• [What you will do]: Repeat each line of the material below exactly as it appears, minus any pictures.

• [Supplied data]:
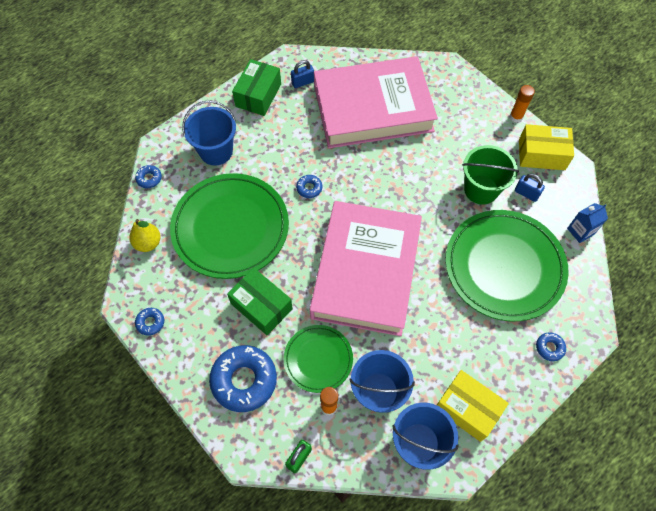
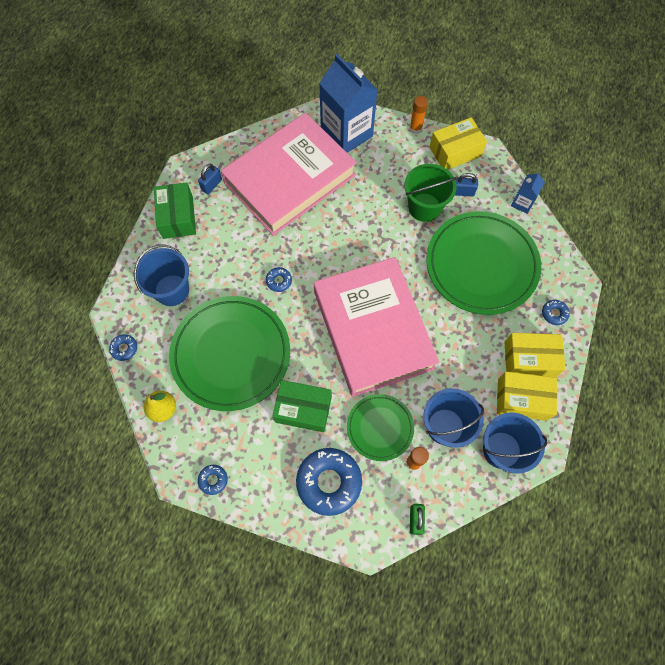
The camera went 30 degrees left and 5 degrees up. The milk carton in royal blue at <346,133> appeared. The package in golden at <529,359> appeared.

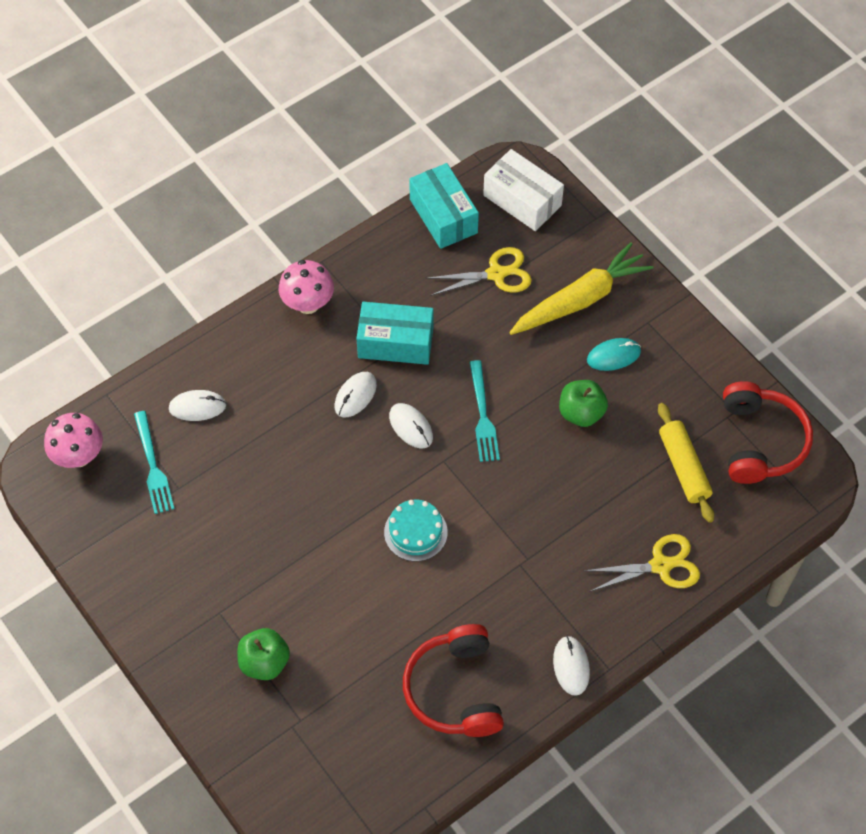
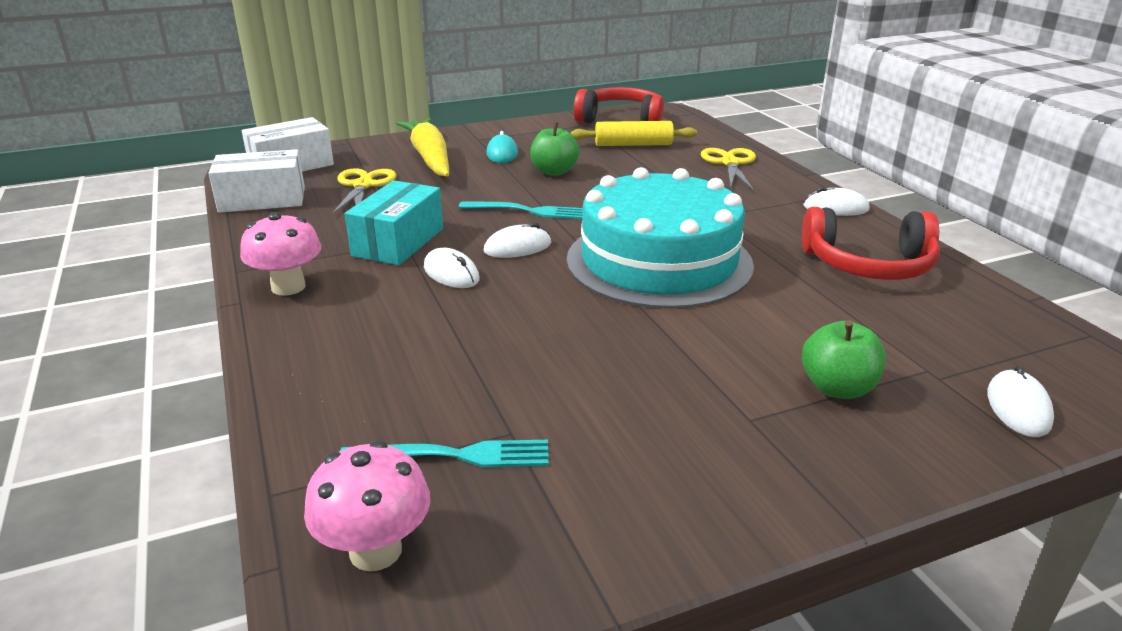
The camera went 75 degrees left and 30 degrees down. The package in aqua at <443,216> became the package in snow-white at <262,199>. The cake in aqua at <415,532> changed to 2.39 times the size. The computer mouse in snow-white moved from <197,407> to <1018,407>.

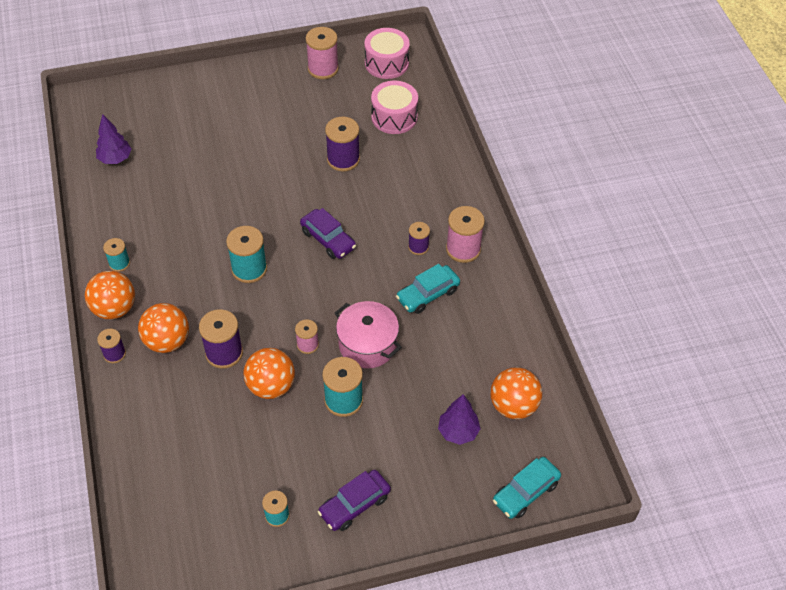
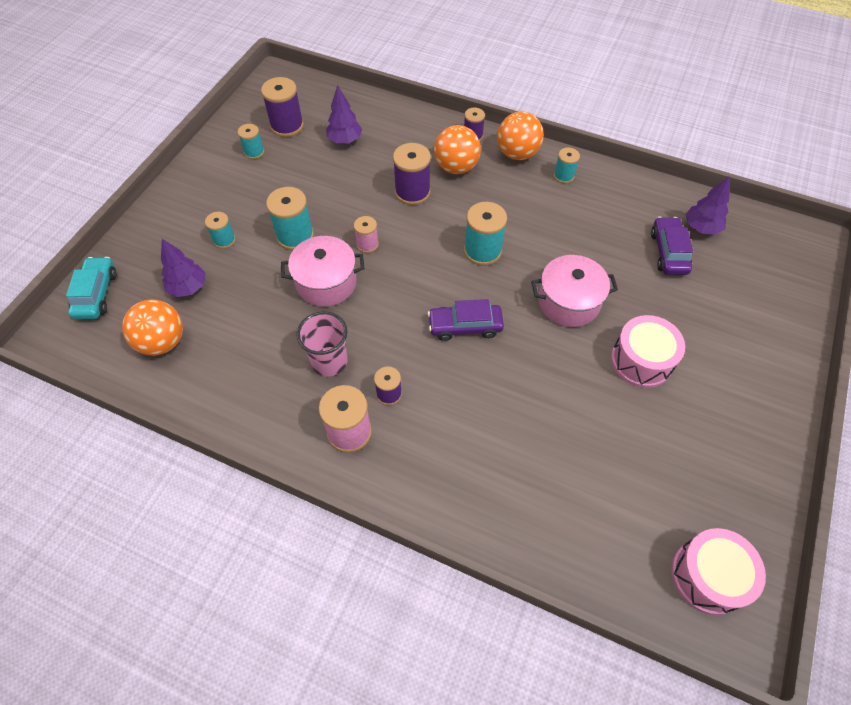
The camera went 130 degrees right and 5 degrees up. The bobbin in aqua at <224,240> appeared. The bobbin in violet moved from <343,159> to <287,126>. The automobile in aqua at <427,294> was replaced by the beaker in rosy at <329,361>. The tree in violet at <345,140> appeared. The cooking pot in rosy at <568,302> appeared. The drum in rosy moved from <394,117> to <641,360>. The automobile in violet moved from <354,504> to <668,252>. The ball in orange-coloured at <271,386> disappeared. The bobbin in rosy at <323,69> disappeared.

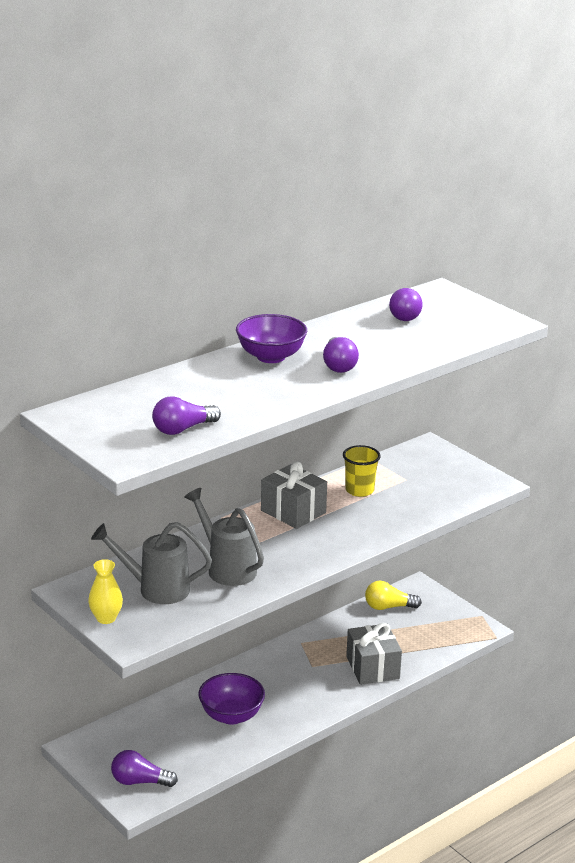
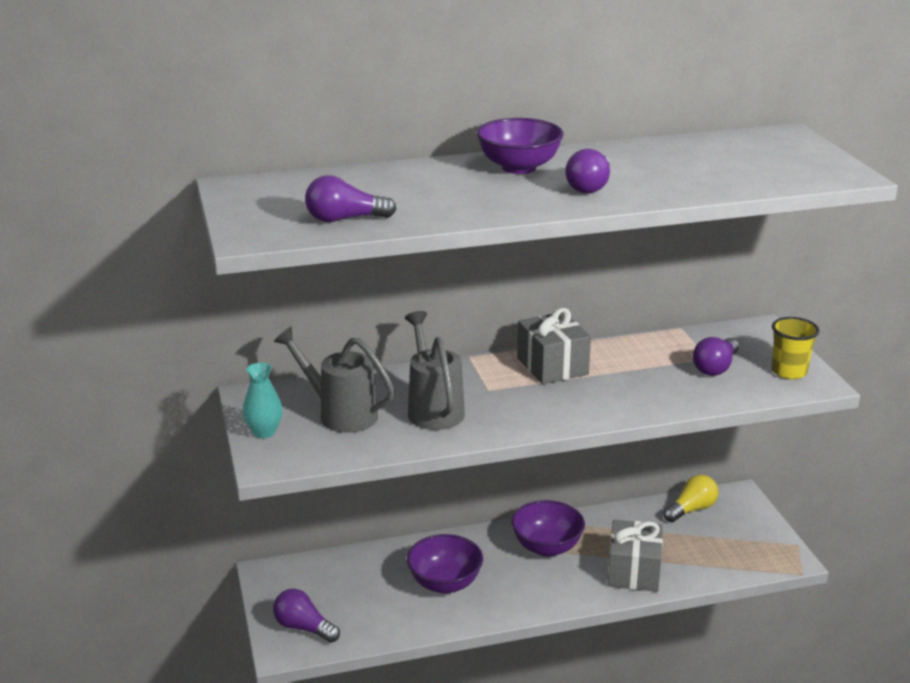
The camera went 25 degrees right and 0 degrees up. The flower vase in golden at <106,618> became the flower vase in aqua at <264,432>. The serving bowl in violet at <547,547> appeared. The light bulb in golden at <388,607> turned 120 degrees clockwise. The light bulb in violet moved from <405,315> to <715,367>. The beaker in golden moved from <359,490> to <789,372>.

• [Response box]:
The camera went 30 degrees left and 5 degrees up. The milk carton in royal blue at <346,133> appeared. The package in golden at <529,359> appeared.

The camera went 75 degrees left and 30 degrees down. The package in aqua at <443,216> became the package in snow-white at <262,199>. The cake in aqua at <415,532> changed to 2.39 times the size. The computer mouse in snow-white moved from <197,407> to <1018,407>.

The camera went 130 degrees right and 5 degrees up. The bobbin in aqua at <224,240> appeared. The bobbin in violet moved from <343,159> to <287,126>. The automobile in aqua at <427,294> was replaced by the beaker in rosy at <329,361>. The tree in violet at <345,140> appeared. The cooking pot in rosy at <568,302> appeared. The drum in rosy moved from <394,117> to <641,360>. The automobile in violet moved from <354,504> to <668,252>. The ball in orange-coloured at <271,386> disappeared. The bobbin in rosy at <323,69> disappeared.

The camera went 25 degrees right and 0 degrees up. The flower vase in golden at <106,618> became the flower vase in aqua at <264,432>. The serving bowl in violet at <547,547> appeared. The light bulb in golden at <388,607> turned 120 degrees clockwise. The light bulb in violet moved from <405,315> to <715,367>. The beaker in golden moved from <359,490> to <789,372>.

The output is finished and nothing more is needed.